_Try it:_ Where does the word "plate" appear in the data? Copy every line that holds it.

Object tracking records

==================================================

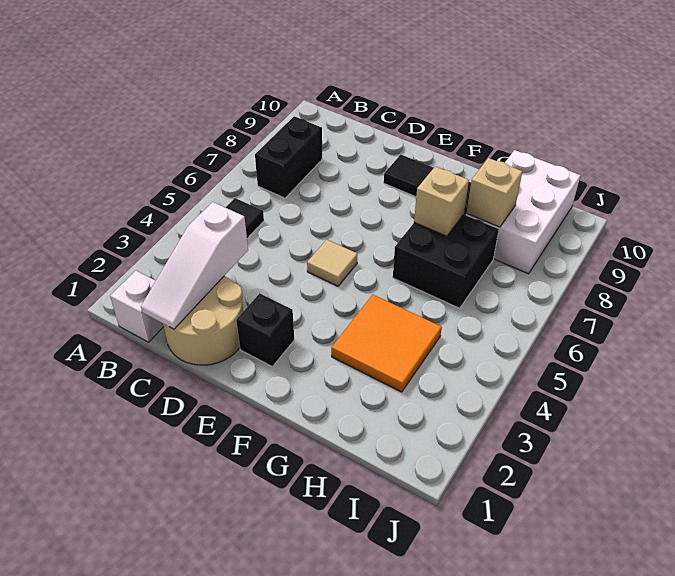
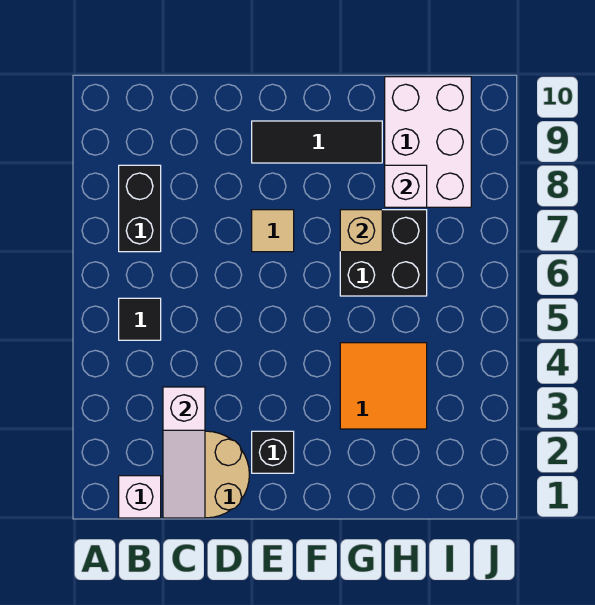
tan 1x1 tile [307,240,357,286] -> tan 1x1 tile moved to [252,210,294,252]
tan 1x1 brick [467,158,522,227] -> white 1x1 brick [385,165,427,207]

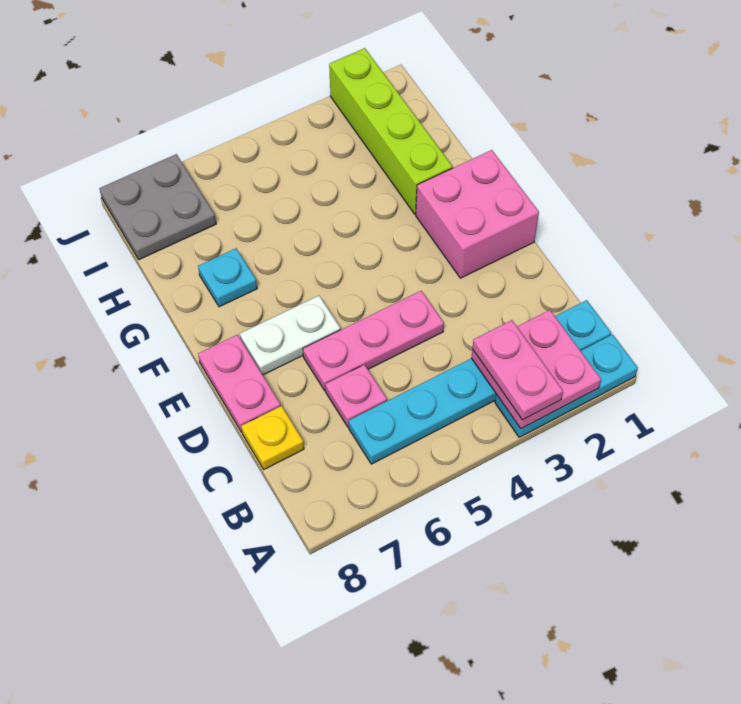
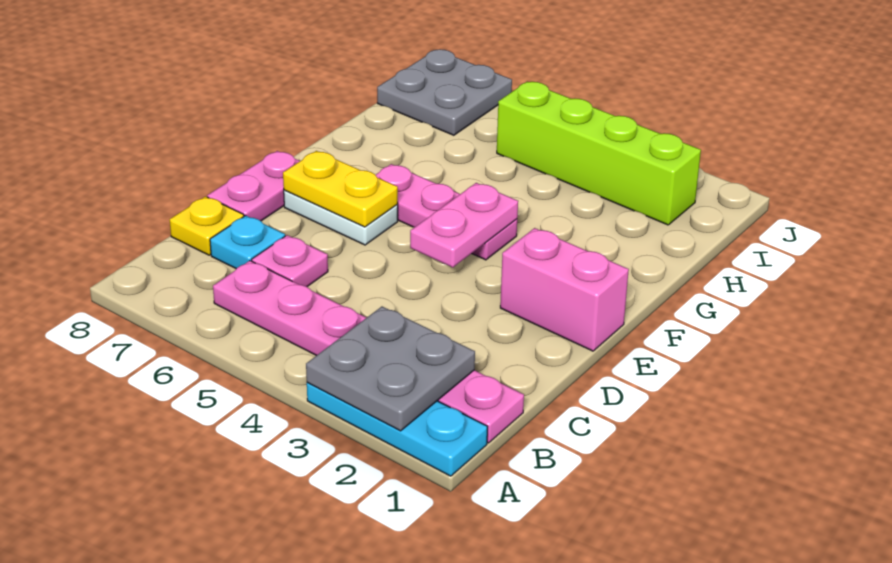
pink 2x2 plate [471,310,601,429] -> grey 2x2 plate [306,307,475,431]
pink 1x2 plate [472,320,563,420] -> pink 1x2 plate moved to [410,183,518,267]
cyan 1x6 plate [349,300,611,464] -> pink 1x6 plate [213,261,524,443]
pink 1x3 plate [303,291,444,391] -> pink 1x3 plate moved to [376,164,517,260]
pink 2x2 brick [416,150,539,278] -> pink 1x2 brick [500,228,629,351]
none -> yellow 1x2 plate [283,151,398,227]
lime 1x4 brick [329,48,453,214] -> lime 1x4 brick turned to [497,82,701,225]
cyan 1x1 plate [198,248,257,307] -> cyan 1x1 plate moved to [210,216,285,268]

==================================================

_Output of the task:_
pink 2x2 plate [471,310,601,429] -> grey 2x2 plate [306,307,475,431]
pink 1x2 plate [472,320,563,420] -> pink 1x2 plate moved to [410,183,518,267]
cyan 1x6 plate [349,300,611,464] -> pink 1x6 plate [213,261,524,443]
pink 1x3 plate [303,291,444,391] -> pink 1x3 plate moved to [376,164,517,260]
none -> yellow 1x2 plate [283,151,398,227]
cyan 1x1 plate [198,248,257,307] -> cyan 1x1 plate moved to [210,216,285,268]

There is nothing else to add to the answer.